From the data below, retype exactly the lines starting with the one that contains "R5: 2k (n6, n7) -> 2k (n5, n7)" and ending with the one that contains "C5: 15uF (N009, VDD) -> none", both included.

-------- Data shown --------

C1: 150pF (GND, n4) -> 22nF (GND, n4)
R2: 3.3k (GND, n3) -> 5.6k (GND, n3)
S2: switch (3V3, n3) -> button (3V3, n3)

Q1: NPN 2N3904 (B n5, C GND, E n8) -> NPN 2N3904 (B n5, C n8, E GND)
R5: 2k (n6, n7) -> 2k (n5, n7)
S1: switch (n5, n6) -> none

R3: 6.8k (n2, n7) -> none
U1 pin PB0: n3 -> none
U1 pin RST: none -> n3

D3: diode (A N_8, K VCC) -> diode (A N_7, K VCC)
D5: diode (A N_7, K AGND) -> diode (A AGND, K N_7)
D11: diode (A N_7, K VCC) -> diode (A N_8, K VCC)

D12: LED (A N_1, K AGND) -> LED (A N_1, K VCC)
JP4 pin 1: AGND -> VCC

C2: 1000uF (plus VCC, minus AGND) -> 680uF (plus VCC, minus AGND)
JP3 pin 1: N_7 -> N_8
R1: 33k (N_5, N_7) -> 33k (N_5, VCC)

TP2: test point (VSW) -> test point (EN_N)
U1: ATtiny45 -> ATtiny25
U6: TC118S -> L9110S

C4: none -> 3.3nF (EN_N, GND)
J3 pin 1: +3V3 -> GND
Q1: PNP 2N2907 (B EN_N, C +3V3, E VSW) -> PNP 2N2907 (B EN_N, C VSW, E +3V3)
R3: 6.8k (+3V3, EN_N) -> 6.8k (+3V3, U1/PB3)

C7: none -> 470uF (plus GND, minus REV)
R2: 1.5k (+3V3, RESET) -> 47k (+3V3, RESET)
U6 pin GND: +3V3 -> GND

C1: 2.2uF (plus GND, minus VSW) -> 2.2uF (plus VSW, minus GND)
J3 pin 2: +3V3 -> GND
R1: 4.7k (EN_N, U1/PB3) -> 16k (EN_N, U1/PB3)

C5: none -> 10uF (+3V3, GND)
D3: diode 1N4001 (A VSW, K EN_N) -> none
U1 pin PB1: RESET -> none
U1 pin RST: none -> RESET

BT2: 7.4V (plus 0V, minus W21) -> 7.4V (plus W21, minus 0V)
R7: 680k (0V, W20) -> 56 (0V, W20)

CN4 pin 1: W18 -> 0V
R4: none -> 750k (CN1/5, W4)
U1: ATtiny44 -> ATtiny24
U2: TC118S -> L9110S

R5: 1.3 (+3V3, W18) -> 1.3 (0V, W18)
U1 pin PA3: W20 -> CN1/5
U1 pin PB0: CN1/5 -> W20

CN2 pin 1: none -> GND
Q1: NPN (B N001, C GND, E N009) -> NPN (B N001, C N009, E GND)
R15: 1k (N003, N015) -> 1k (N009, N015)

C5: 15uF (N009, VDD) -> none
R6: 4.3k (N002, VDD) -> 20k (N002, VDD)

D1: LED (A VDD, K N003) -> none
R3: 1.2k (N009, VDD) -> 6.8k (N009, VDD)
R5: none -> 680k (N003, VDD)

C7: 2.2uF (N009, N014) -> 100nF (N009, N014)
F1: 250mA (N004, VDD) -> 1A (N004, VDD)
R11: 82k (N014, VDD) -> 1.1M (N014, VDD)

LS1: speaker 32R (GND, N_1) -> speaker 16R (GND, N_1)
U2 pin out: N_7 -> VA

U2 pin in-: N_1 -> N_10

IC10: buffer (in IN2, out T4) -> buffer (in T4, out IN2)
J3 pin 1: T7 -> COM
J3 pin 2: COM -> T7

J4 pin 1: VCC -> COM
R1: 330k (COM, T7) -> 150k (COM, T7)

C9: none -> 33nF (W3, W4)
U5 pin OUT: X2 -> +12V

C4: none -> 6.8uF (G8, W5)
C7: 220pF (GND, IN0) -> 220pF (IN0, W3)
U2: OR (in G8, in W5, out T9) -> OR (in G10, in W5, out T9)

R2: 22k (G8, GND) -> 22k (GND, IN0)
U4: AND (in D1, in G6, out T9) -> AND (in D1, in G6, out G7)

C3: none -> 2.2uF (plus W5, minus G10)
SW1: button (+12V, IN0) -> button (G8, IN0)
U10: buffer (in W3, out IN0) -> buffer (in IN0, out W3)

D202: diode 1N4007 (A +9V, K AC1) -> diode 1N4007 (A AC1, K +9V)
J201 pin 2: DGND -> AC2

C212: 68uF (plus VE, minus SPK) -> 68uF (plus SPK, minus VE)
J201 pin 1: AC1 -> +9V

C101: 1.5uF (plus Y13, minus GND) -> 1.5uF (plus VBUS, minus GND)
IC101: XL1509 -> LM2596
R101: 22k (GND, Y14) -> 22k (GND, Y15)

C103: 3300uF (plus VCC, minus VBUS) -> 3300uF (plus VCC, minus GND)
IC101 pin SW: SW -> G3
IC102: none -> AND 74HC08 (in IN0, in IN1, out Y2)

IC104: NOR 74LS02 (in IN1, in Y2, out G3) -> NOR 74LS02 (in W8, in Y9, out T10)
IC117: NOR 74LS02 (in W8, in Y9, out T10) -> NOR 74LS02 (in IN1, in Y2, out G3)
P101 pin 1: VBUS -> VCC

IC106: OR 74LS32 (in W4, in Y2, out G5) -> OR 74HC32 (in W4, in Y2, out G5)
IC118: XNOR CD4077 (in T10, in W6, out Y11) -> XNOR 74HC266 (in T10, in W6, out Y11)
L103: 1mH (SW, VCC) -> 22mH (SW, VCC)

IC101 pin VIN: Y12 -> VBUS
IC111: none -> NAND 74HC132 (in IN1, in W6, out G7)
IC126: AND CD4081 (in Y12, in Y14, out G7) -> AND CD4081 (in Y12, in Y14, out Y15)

--------

### Exercise solution
R5: 2k (n6, n7) -> 2k (n5, n7)
S1: switch (n5, n6) -> none

R3: 6.8k (n2, n7) -> none
U1 pin PB0: n3 -> none
U1 pin RST: none -> n3

D3: diode (A N_8, K VCC) -> diode (A N_7, K VCC)
D5: diode (A N_7, K AGND) -> diode (A AGND, K N_7)
D11: diode (A N_7, K VCC) -> diode (A N_8, K VCC)

D12: LED (A N_1, K AGND) -> LED (A N_1, K VCC)
JP4 pin 1: AGND -> VCC

C2: 1000uF (plus VCC, minus AGND) -> 680uF (plus VCC, minus AGND)
JP3 pin 1: N_7 -> N_8
R1: 33k (N_5, N_7) -> 33k (N_5, VCC)

TP2: test point (VSW) -> test point (EN_N)
U1: ATtiny45 -> ATtiny25
U6: TC118S -> L9110S

C4: none -> 3.3nF (EN_N, GND)
J3 pin 1: +3V3 -> GND
Q1: PNP 2N2907 (B EN_N, C +3V3, E VSW) -> PNP 2N2907 (B EN_N, C VSW, E +3V3)
R3: 6.8k (+3V3, EN_N) -> 6.8k (+3V3, U1/PB3)

C7: none -> 470uF (plus GND, minus REV)
R2: 1.5k (+3V3, RESET) -> 47k (+3V3, RESET)
U6 pin GND: +3V3 -> GND

C1: 2.2uF (plus GND, minus VSW) -> 2.2uF (plus VSW, minus GND)
J3 pin 2: +3V3 -> GND
R1: 4.7k (EN_N, U1/PB3) -> 16k (EN_N, U1/PB3)

C5: none -> 10uF (+3V3, GND)
D3: diode 1N4001 (A VSW, K EN_N) -> none
U1 pin PB1: RESET -> none
U1 pin RST: none -> RESET

BT2: 7.4V (plus 0V, minus W21) -> 7.4V (plus W21, minus 0V)
R7: 680k (0V, W20) -> 56 (0V, W20)

CN4 pin 1: W18 -> 0V
R4: none -> 750k (CN1/5, W4)
U1: ATtiny44 -> ATtiny24
U2: TC118S -> L9110S

R5: 1.3 (+3V3, W18) -> 1.3 (0V, W18)
U1 pin PA3: W20 -> CN1/5
U1 pin PB0: CN1/5 -> W20

CN2 pin 1: none -> GND
Q1: NPN (B N001, C GND, E N009) -> NPN (B N001, C N009, E GND)
R15: 1k (N003, N015) -> 1k (N009, N015)

C5: 15uF (N009, VDD) -> none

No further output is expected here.